Beginning with the line that contains "U12: buffer CD4050" in the material below, print each line exactly until the line that contains "U24: XNOR 74HC266" has been printed, then stop.

Source data:
════
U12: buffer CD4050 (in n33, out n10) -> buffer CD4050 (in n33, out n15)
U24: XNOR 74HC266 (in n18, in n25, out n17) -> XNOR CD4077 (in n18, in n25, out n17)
════
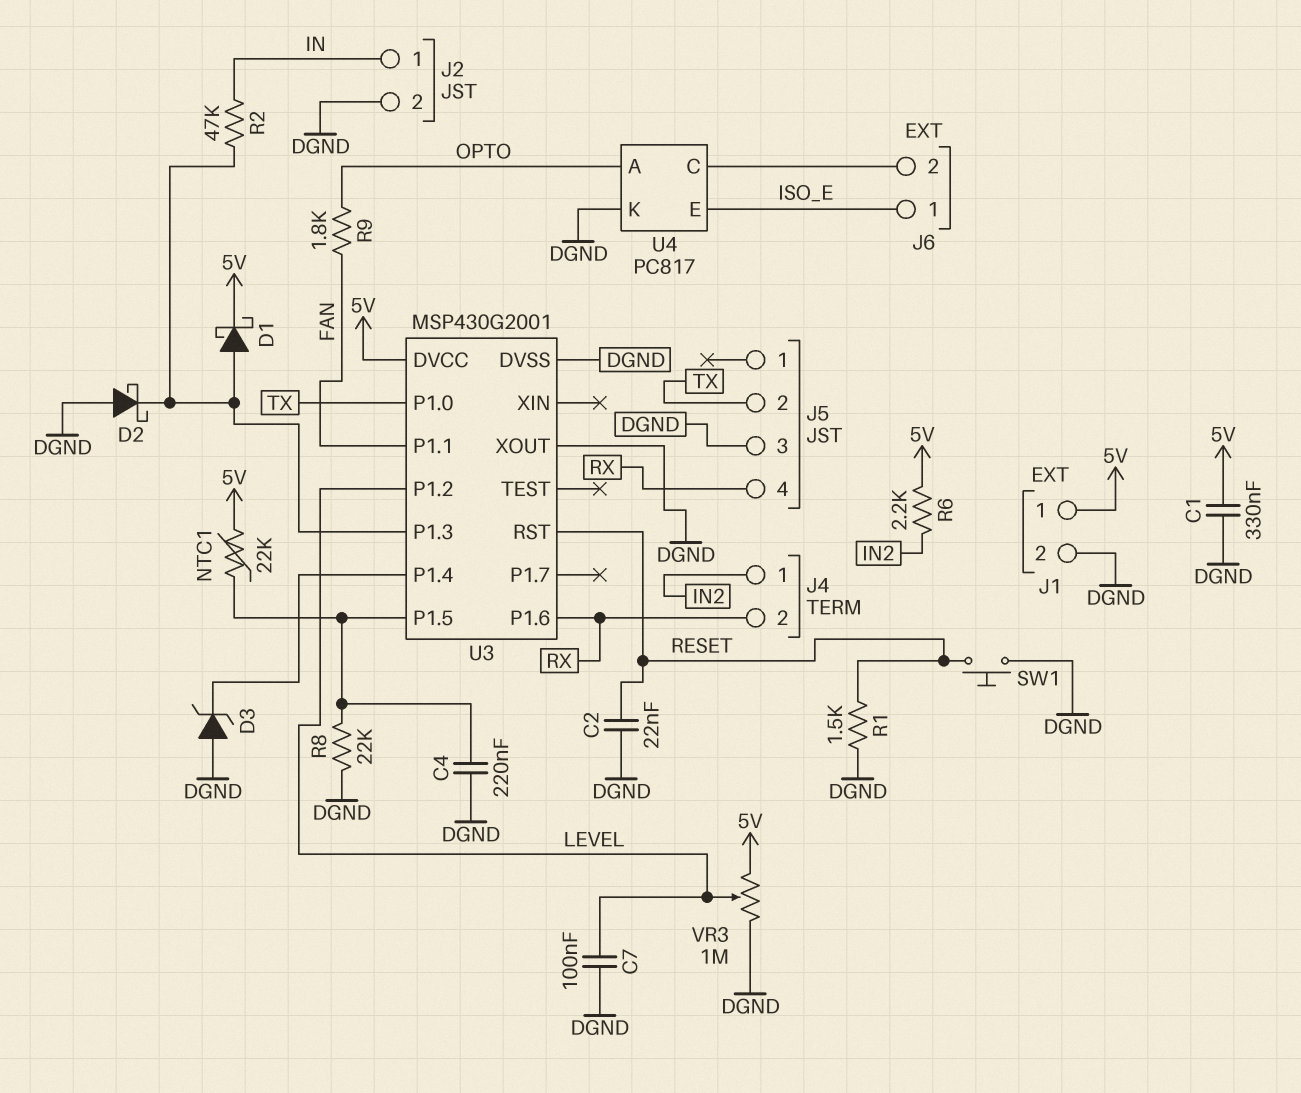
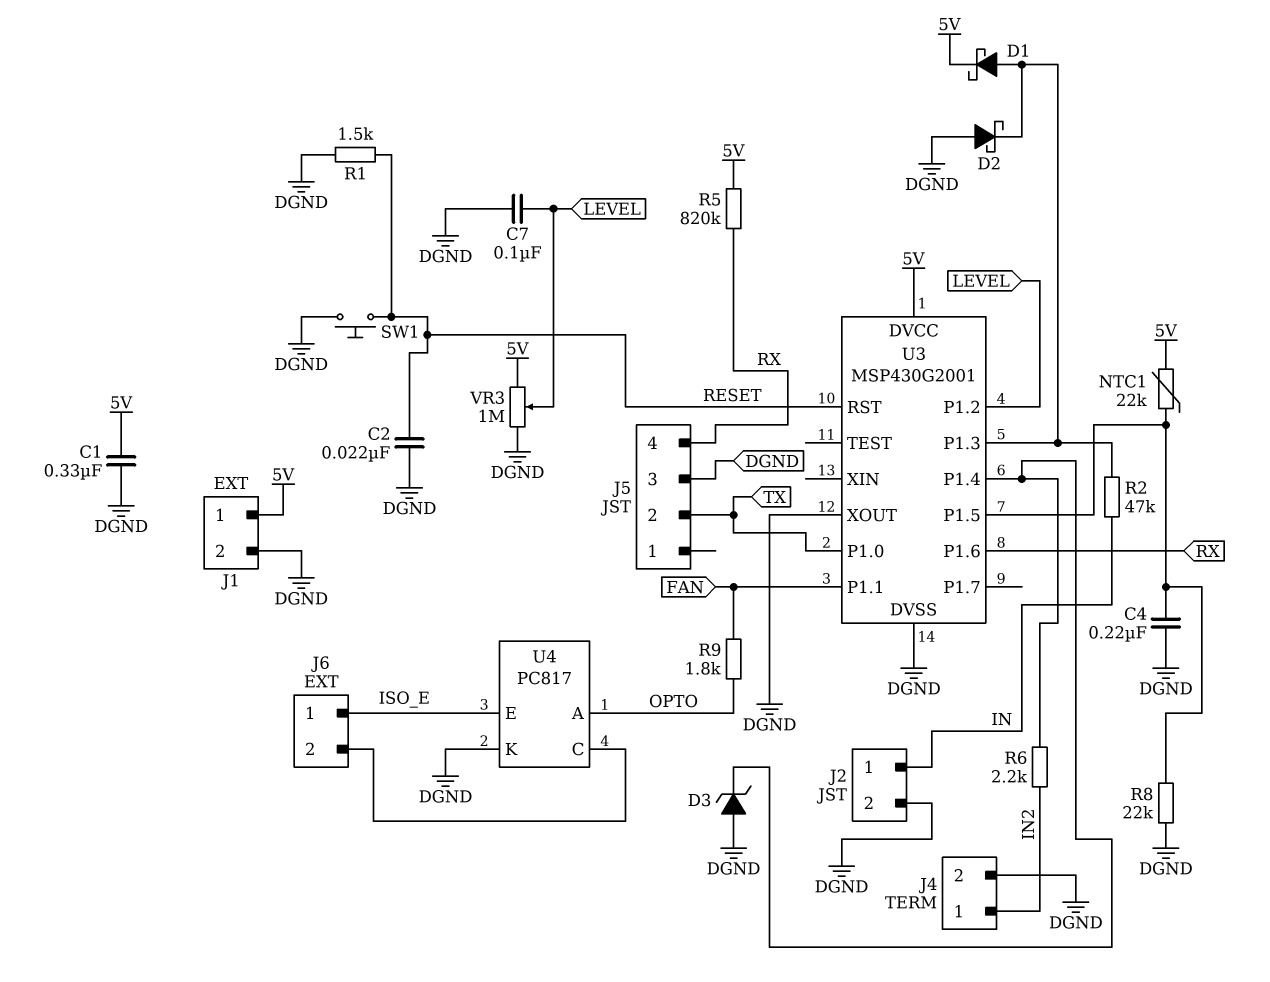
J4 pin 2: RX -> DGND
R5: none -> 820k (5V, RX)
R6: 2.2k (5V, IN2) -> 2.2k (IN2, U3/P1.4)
════
Output for this task:
U12: buffer CD4050 (in n33, out n10) -> buffer CD4050 (in n33, out n15)
U24: XNOR 74HC266 (in n18, in n25, out n17) -> XNOR CD4077 (in n18, in n25, out n17)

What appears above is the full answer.